Using the records below, copy exactly the part that opens with the line holding "OLED2 pin GND: 5V -> GND" and closes with the line holding "OLED2 pin VCC: 3V3 -> none", minus the pictures.

## Version comparison data
- - - -

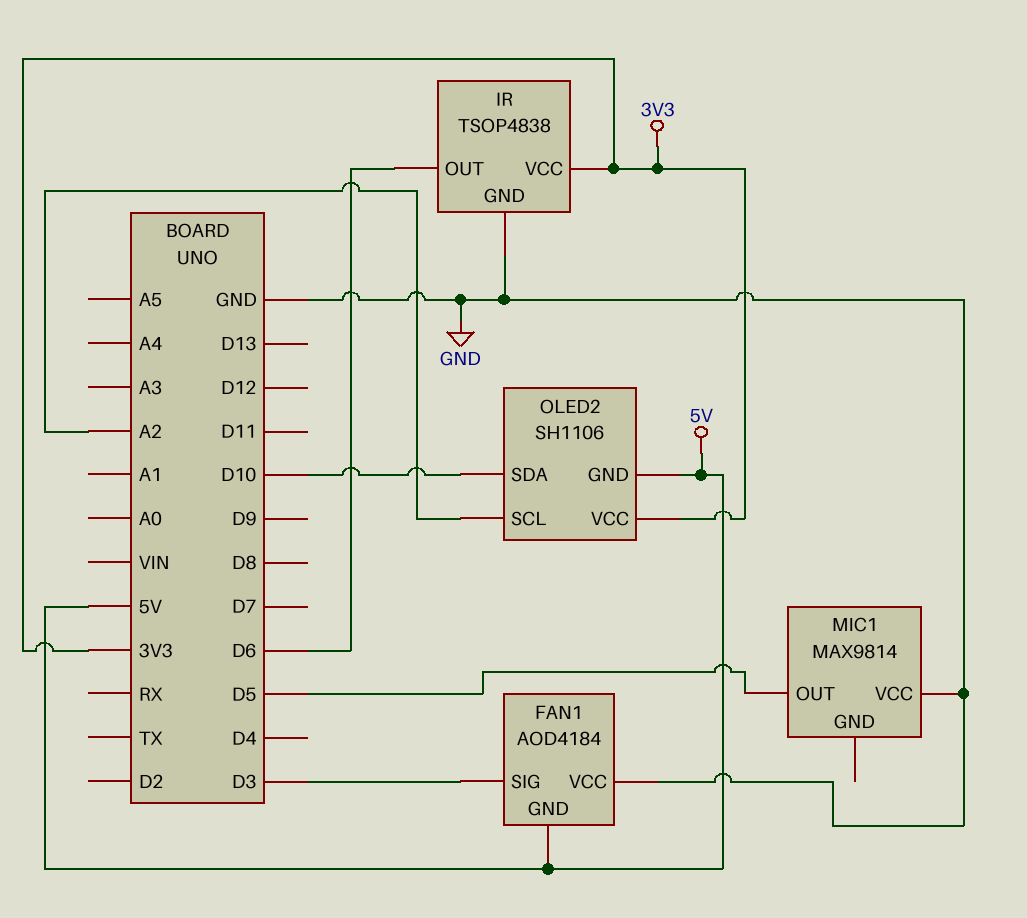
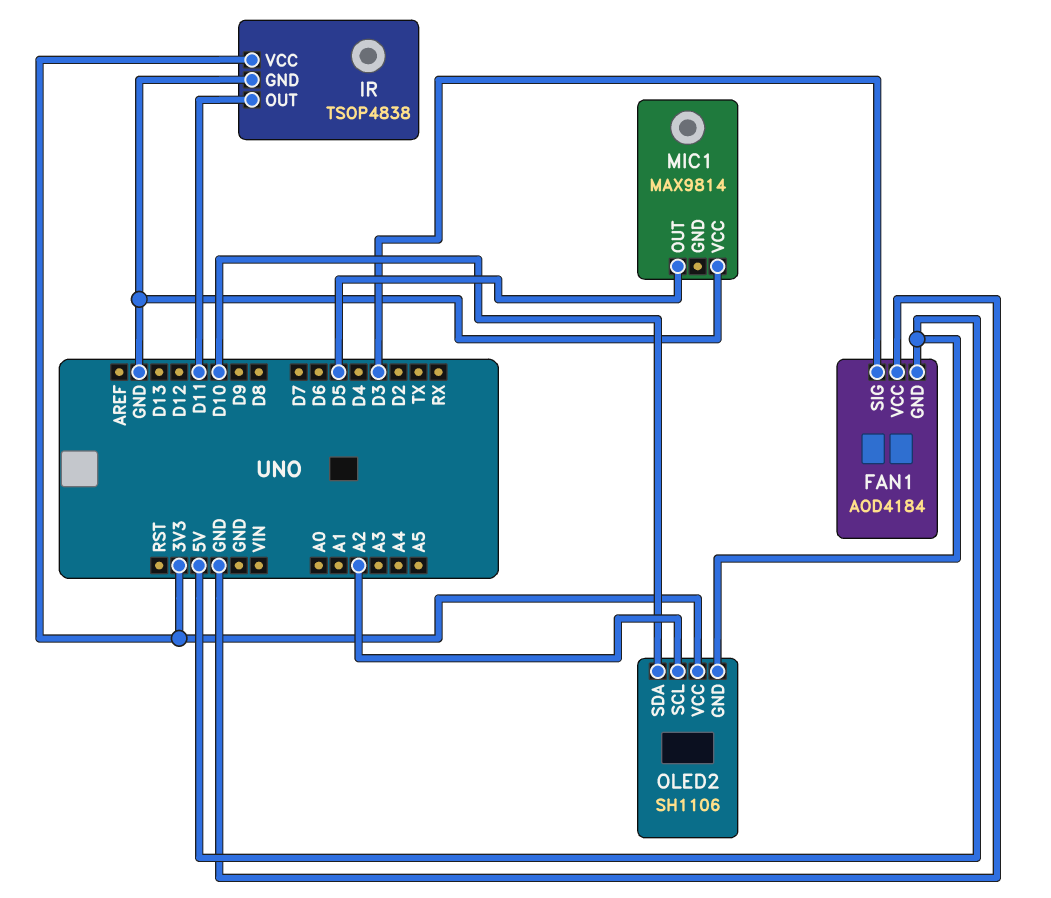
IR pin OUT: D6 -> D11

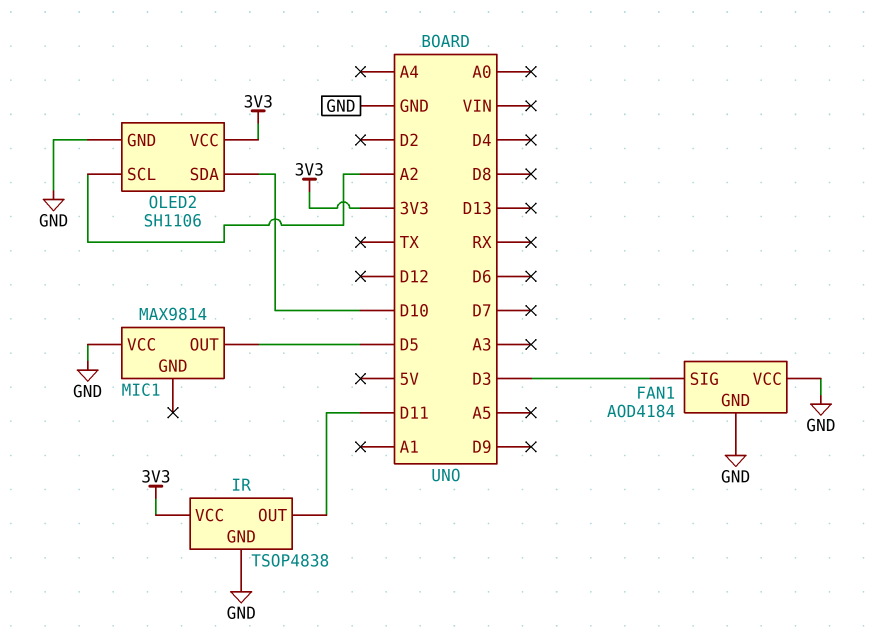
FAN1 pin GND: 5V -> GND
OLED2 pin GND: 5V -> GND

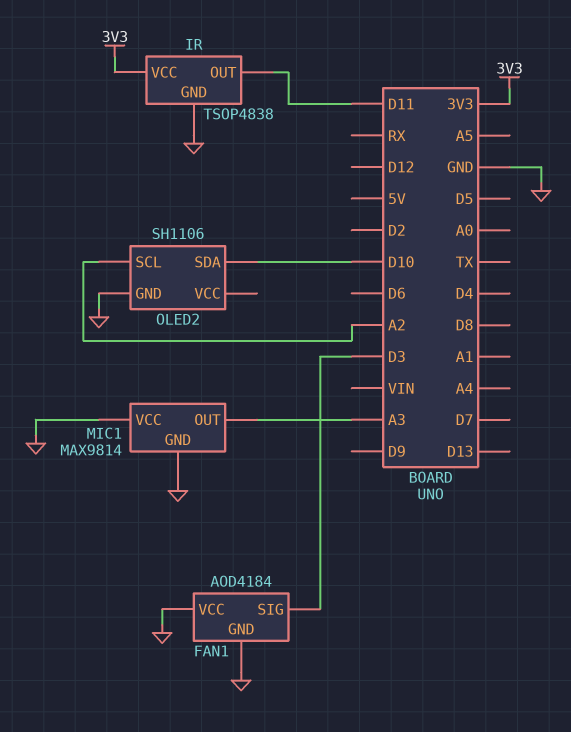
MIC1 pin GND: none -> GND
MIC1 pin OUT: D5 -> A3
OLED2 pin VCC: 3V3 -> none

- - - -

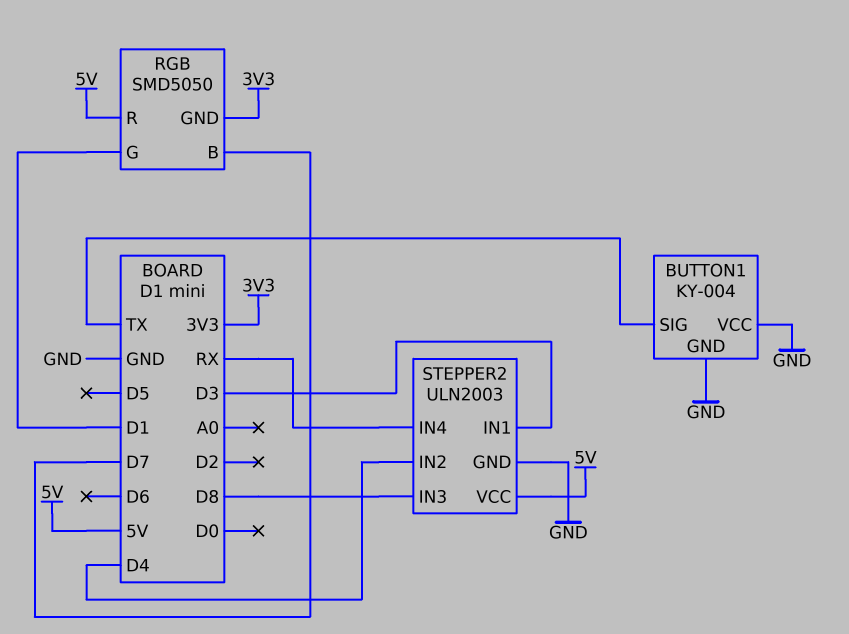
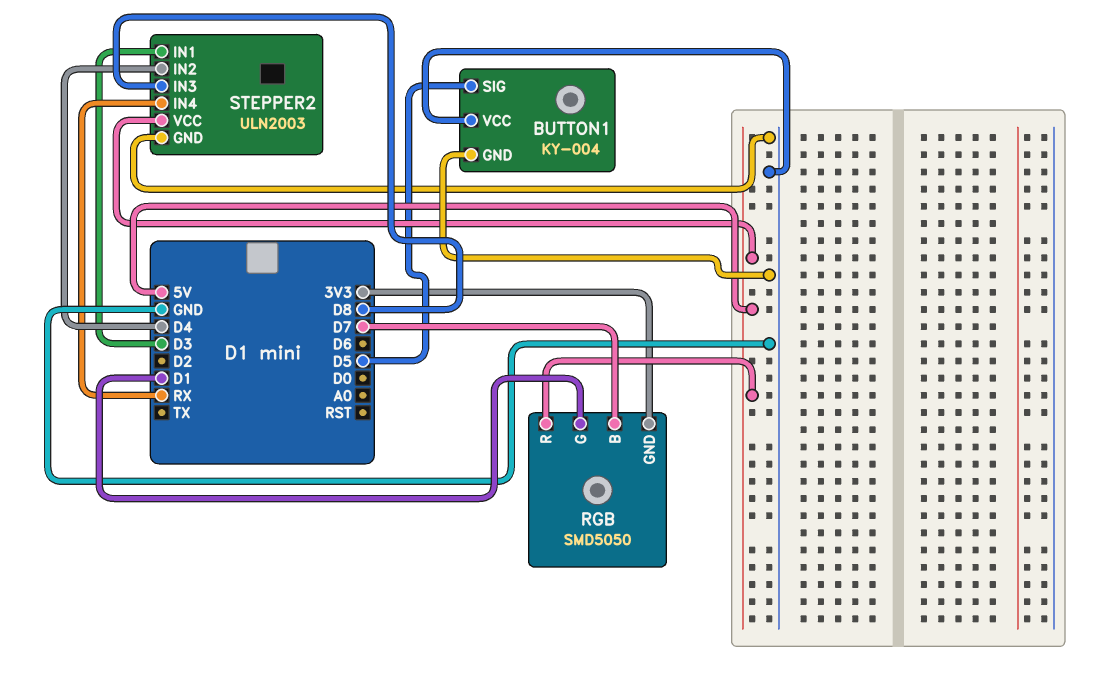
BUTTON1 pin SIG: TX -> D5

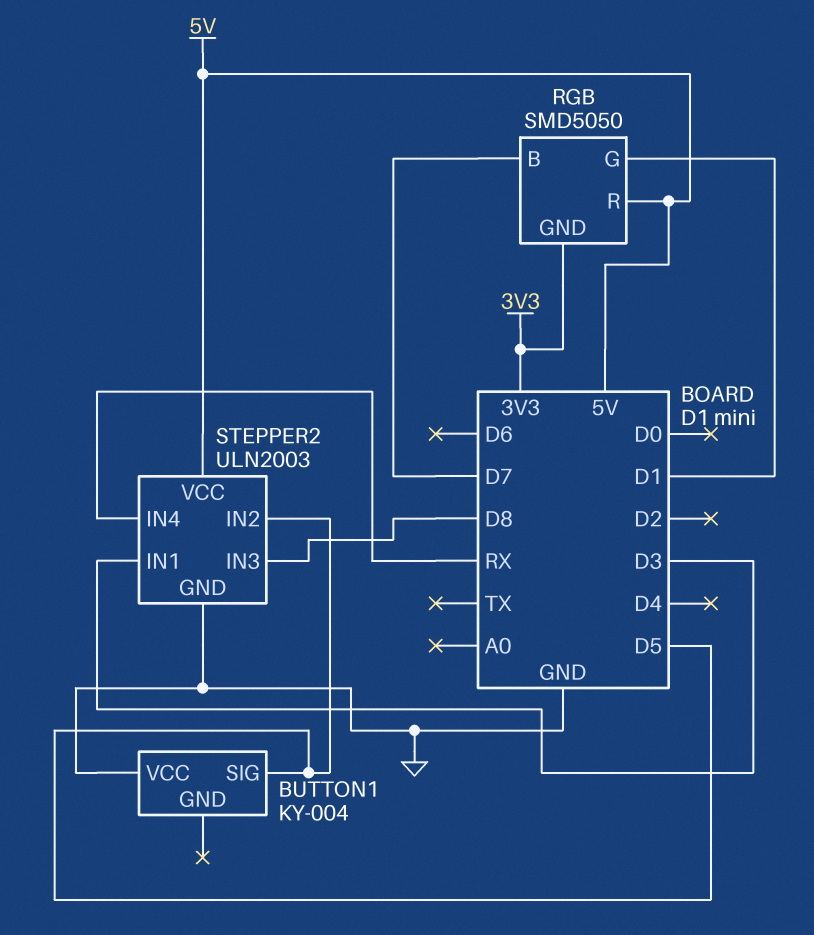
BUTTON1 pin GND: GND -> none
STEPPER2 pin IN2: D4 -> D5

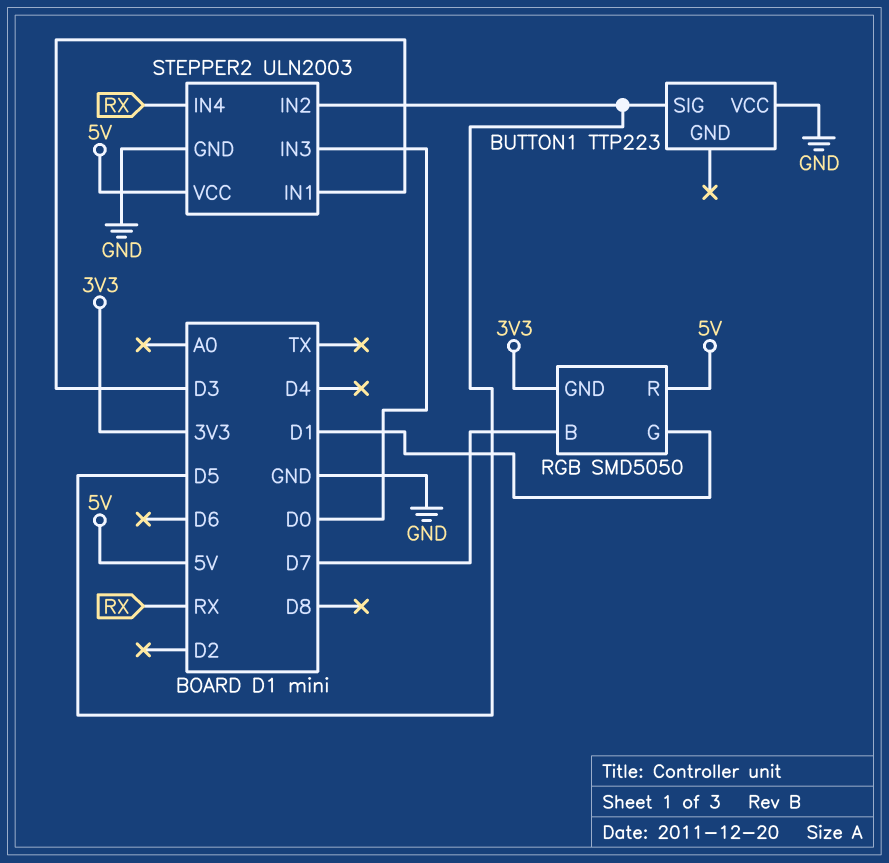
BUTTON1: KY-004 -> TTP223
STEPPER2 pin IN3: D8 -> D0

- - - -

## SOLVED EXERCISE
OLED2 pin GND: 5V -> GND

MIC1 pin GND: none -> GND
MIC1 pin OUT: D5 -> A3
OLED2 pin VCC: 3V3 -> none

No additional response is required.